___ Exercise input ___

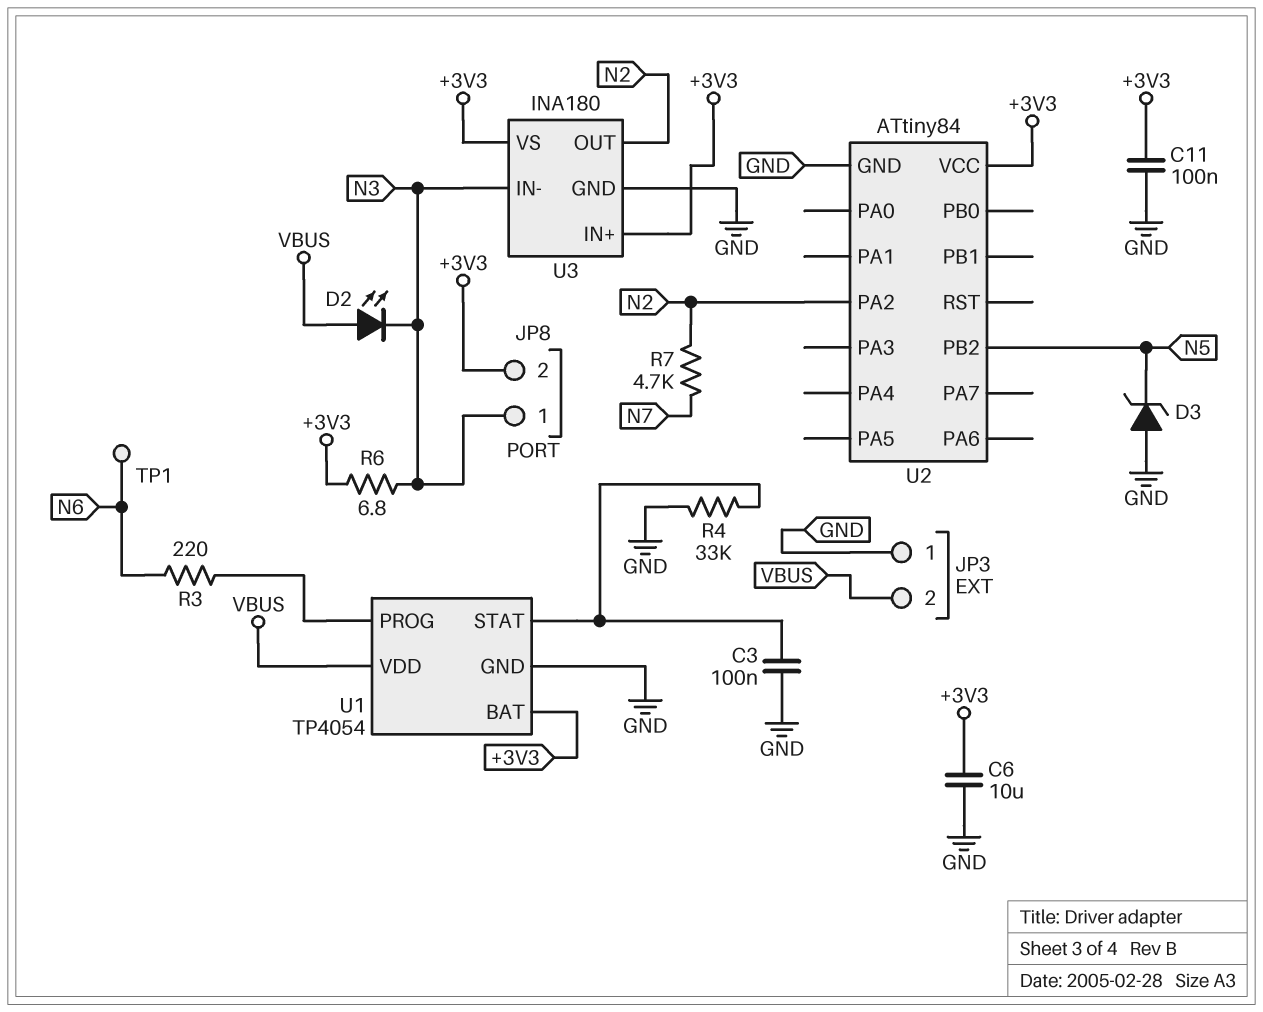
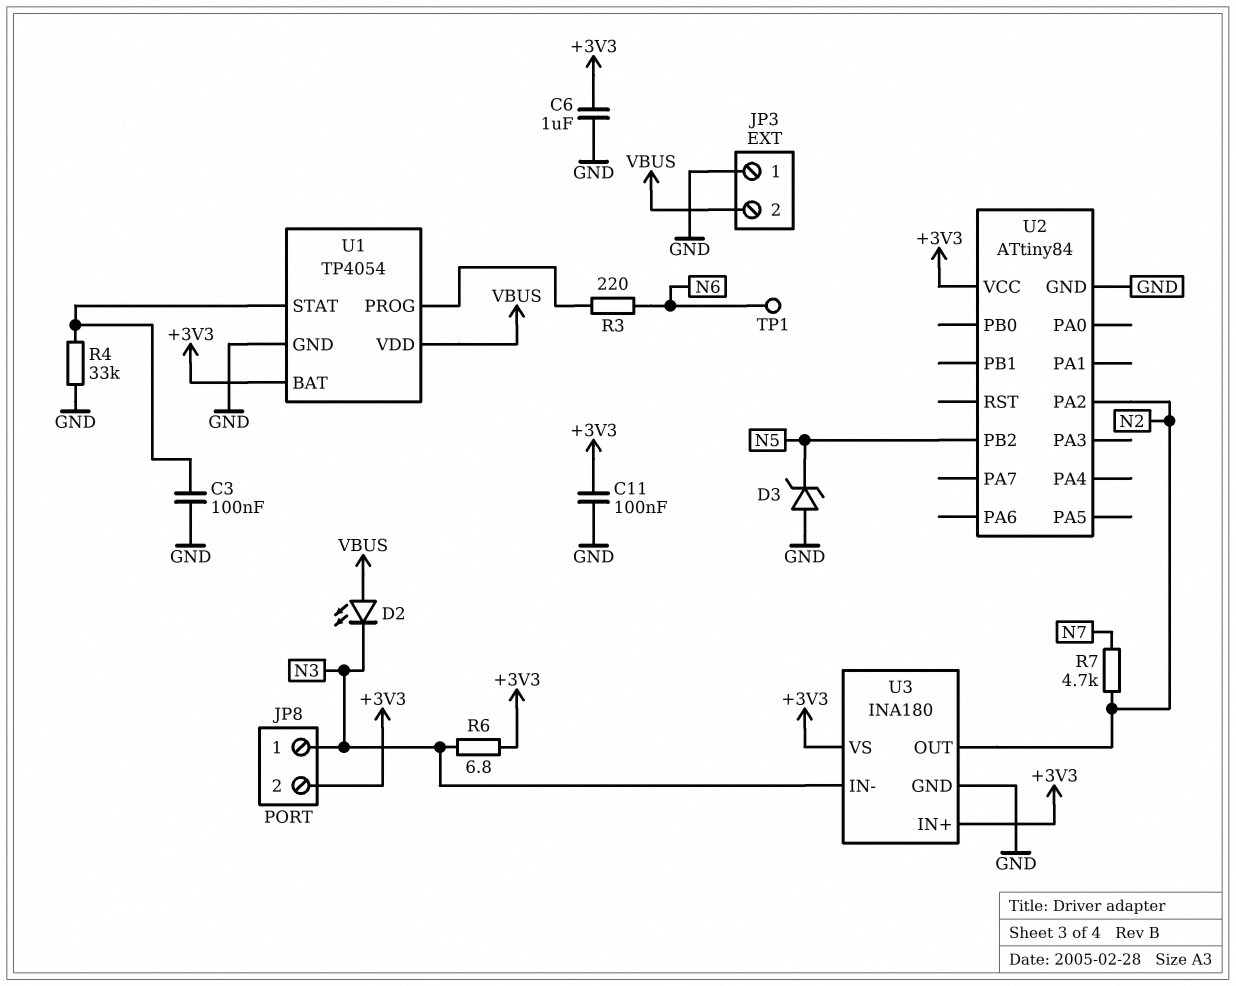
C6: 10uF (+3V3, GND) -> 1uF (+3V3, GND)

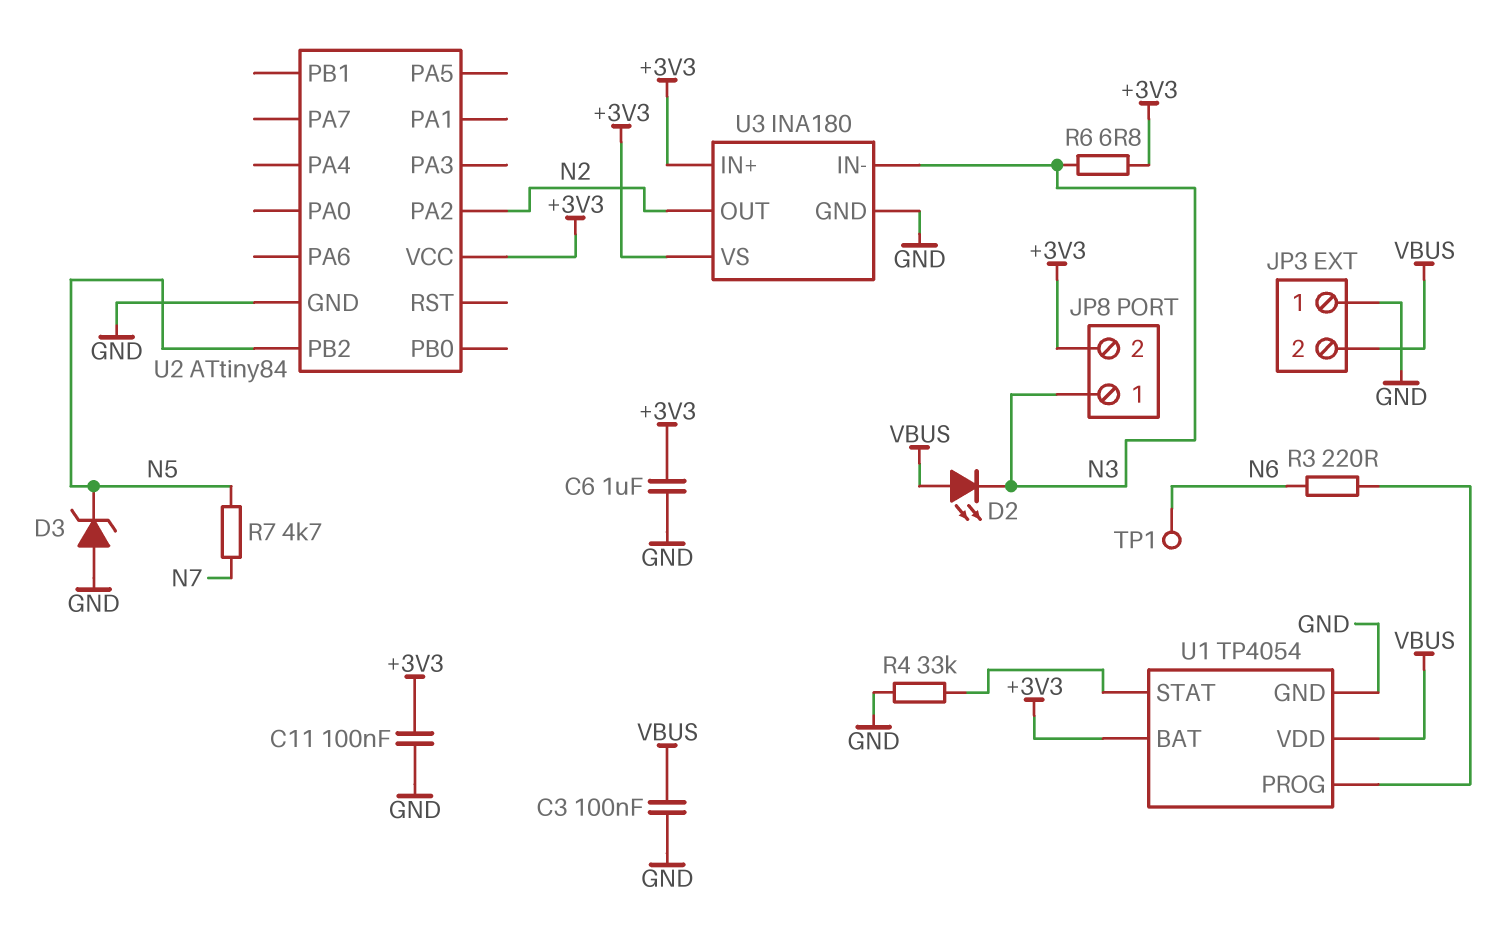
C3: 100nF (GND, U1/STAT) -> 100nF (GND, VBUS)
R7: 4.7k (N2, N7) -> 4.7k (N5, N7)

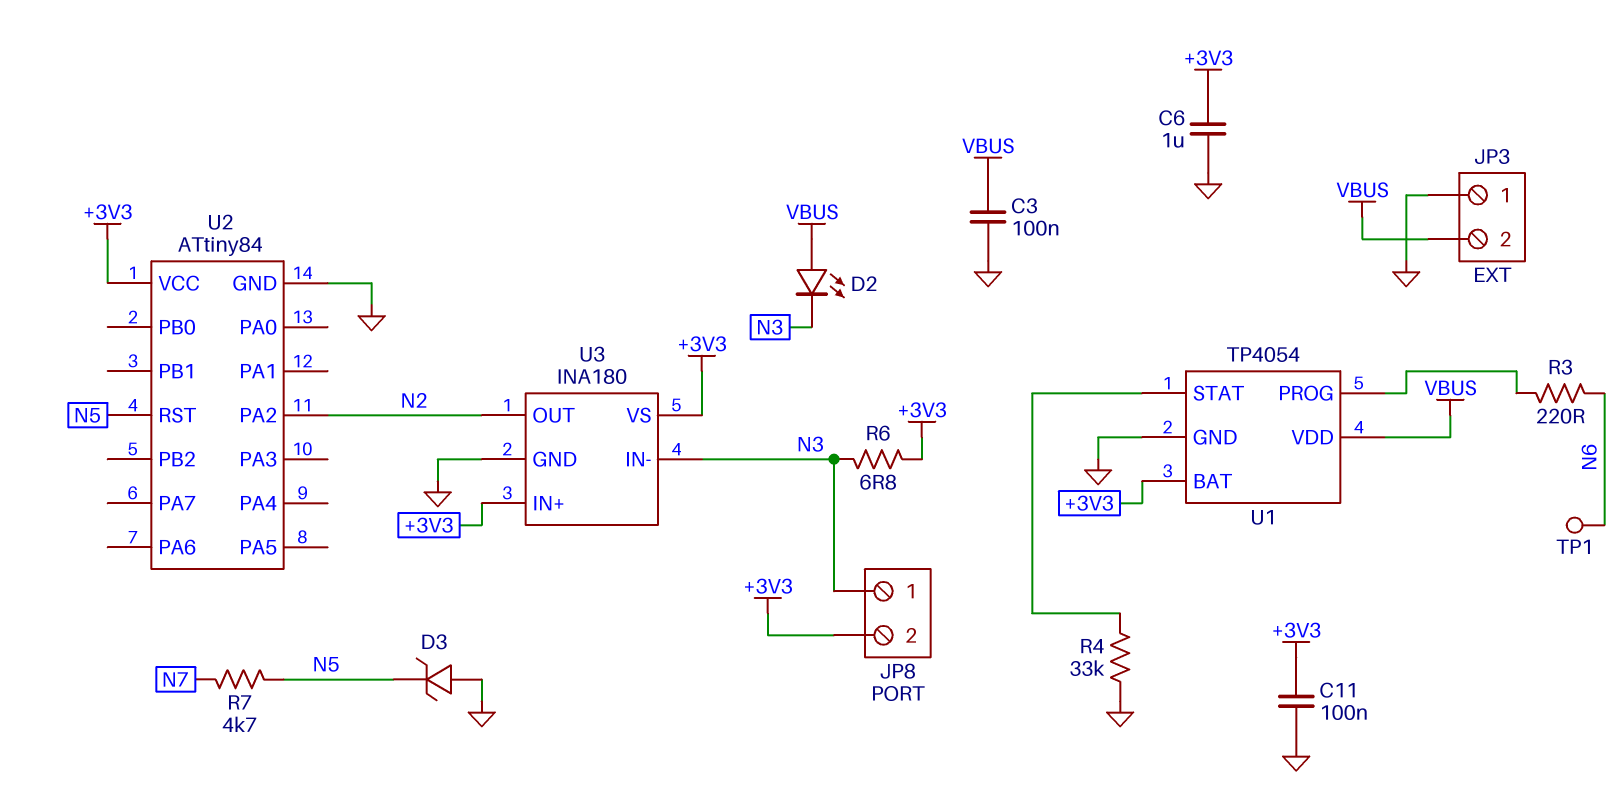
U2 pin PB2: N5 -> none
U2 pin RST: none -> N5

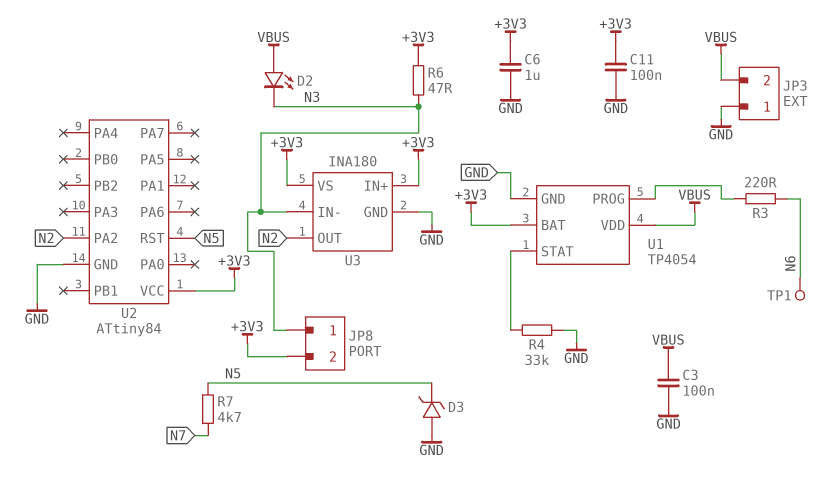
R6: 6.8 (+3V3, N3) -> 47 (+3V3, N3)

___

§ **The problem**
Give back an exact copy of the material above, omitting the pictures.

§ **Answer box**
C6: 10uF (+3V3, GND) -> 1uF (+3V3, GND)

C3: 100nF (GND, U1/STAT) -> 100nF (GND, VBUS)
R7: 4.7k (N2, N7) -> 4.7k (N5, N7)

U2 pin PB2: N5 -> none
U2 pin RST: none -> N5

R6: 6.8 (+3V3, N3) -> 47 (+3V3, N3)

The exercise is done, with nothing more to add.